Top of EXTRACTED ENTRIES

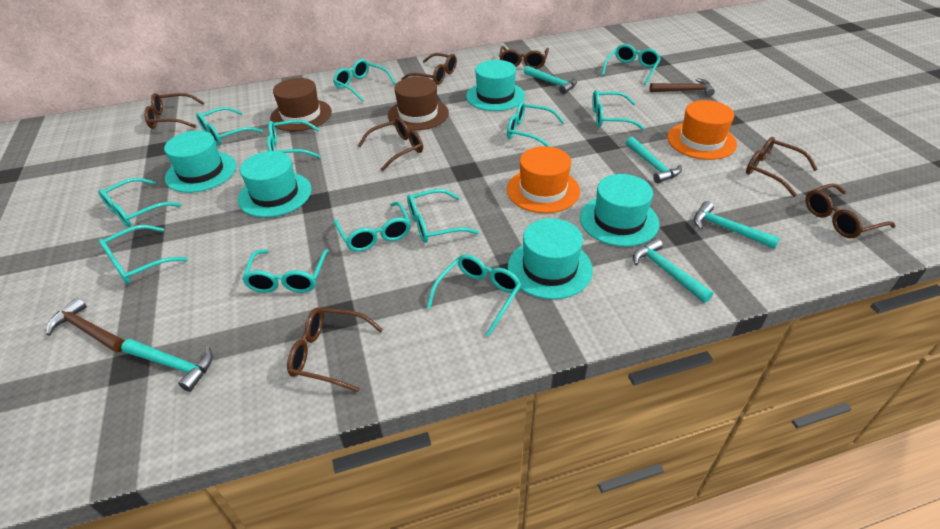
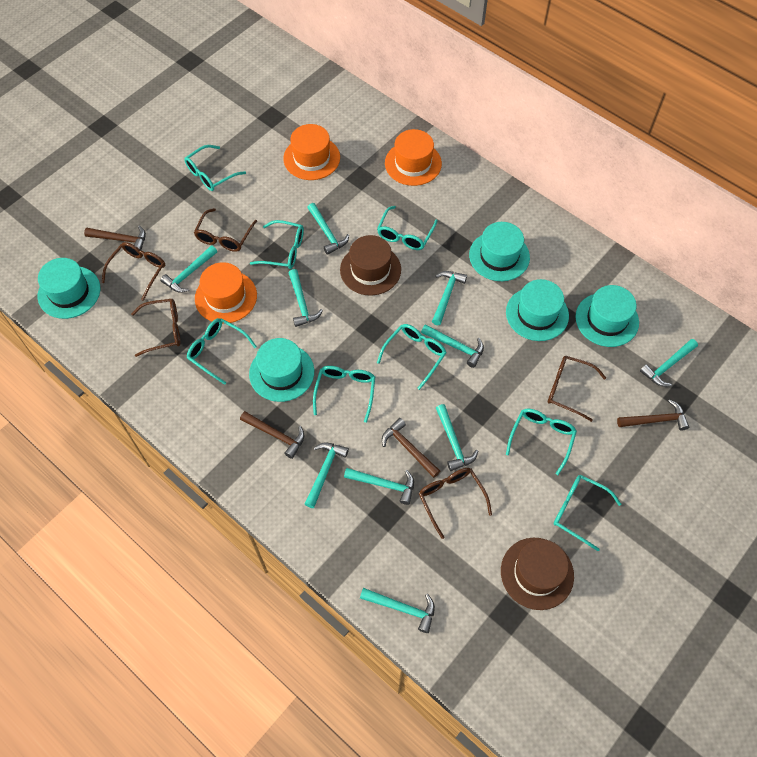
brown glasses: 7 -> 5
brown hammer: 2 -> 4
orange hat: 2 -> 3
turquoise glasses: 12 -> 8
turquoise hammer: 5 -> 10

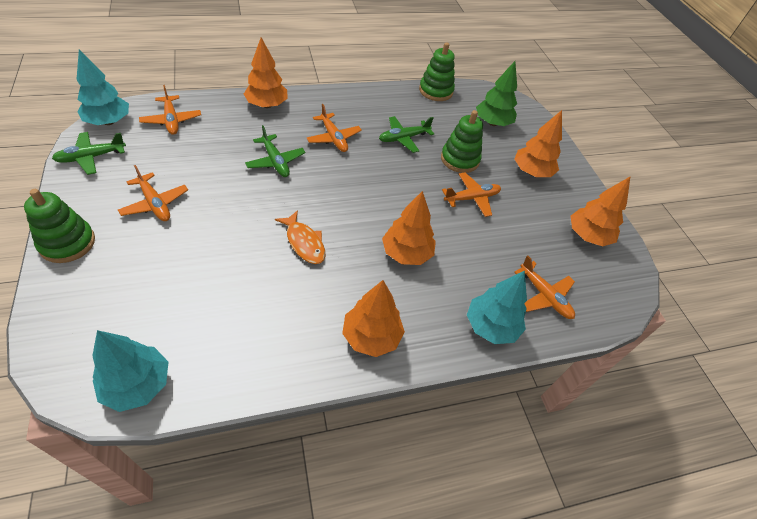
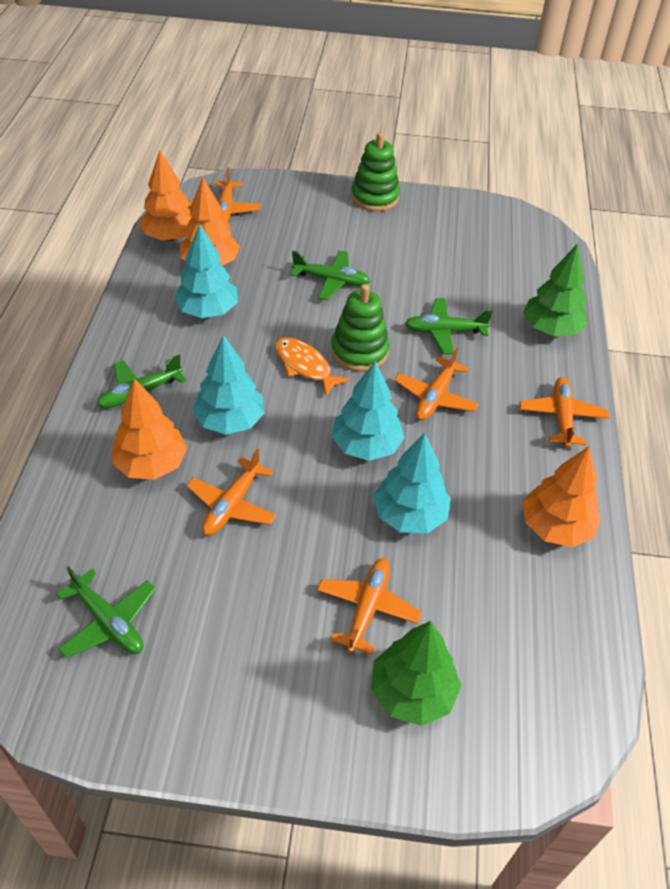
green plane: 3 -> 4
green stacking toy: 3 -> 2
green tree: 1 -> 2
orange tree: 5 -> 4
turquoise tree: 3 -> 4

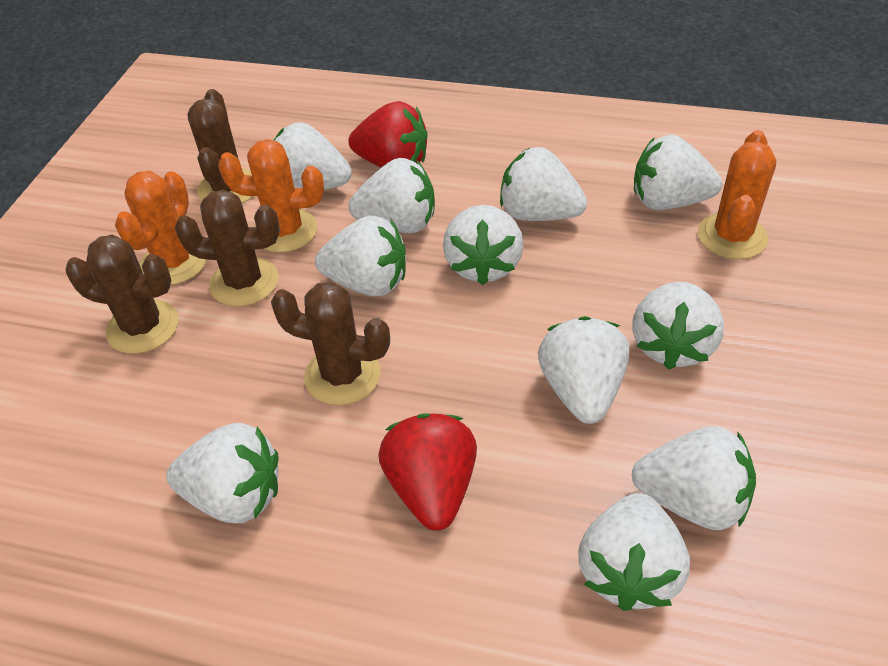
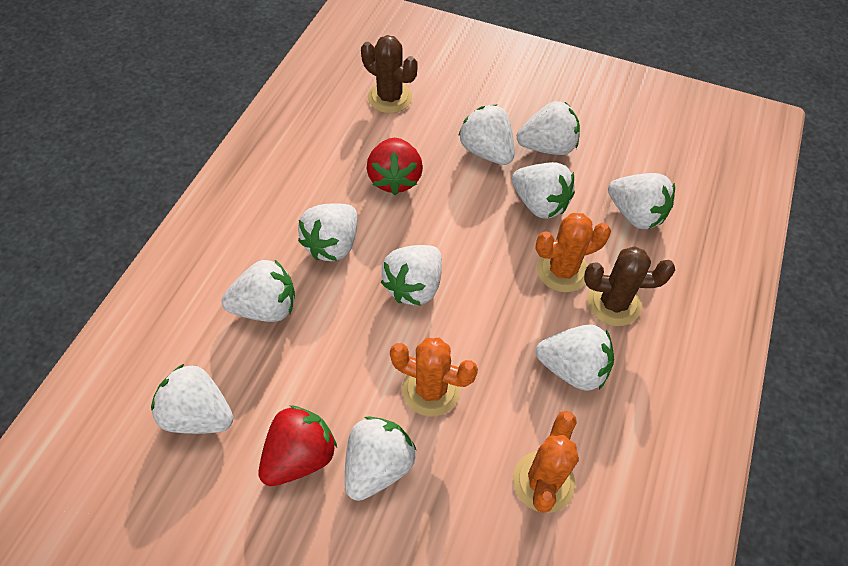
brown cactus: 4 -> 2
white strawberry: 11 -> 10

Bottom of EXTRACTED ENTRIES

PROBLEM STATEMENT: Set down every record exactly, without the pictures.

ANSWER TO THIS EXERCISE:
brown glasses: 7 -> 5
brown hammer: 2 -> 4
orange hat: 2 -> 3
turquoise glasses: 12 -> 8
turquoise hammer: 5 -> 10

green plane: 3 -> 4
green stacking toy: 3 -> 2
green tree: 1 -> 2
orange tree: 5 -> 4
turquoise tree: 3 -> 4

brown cactus: 4 -> 2
white strawberry: 11 -> 10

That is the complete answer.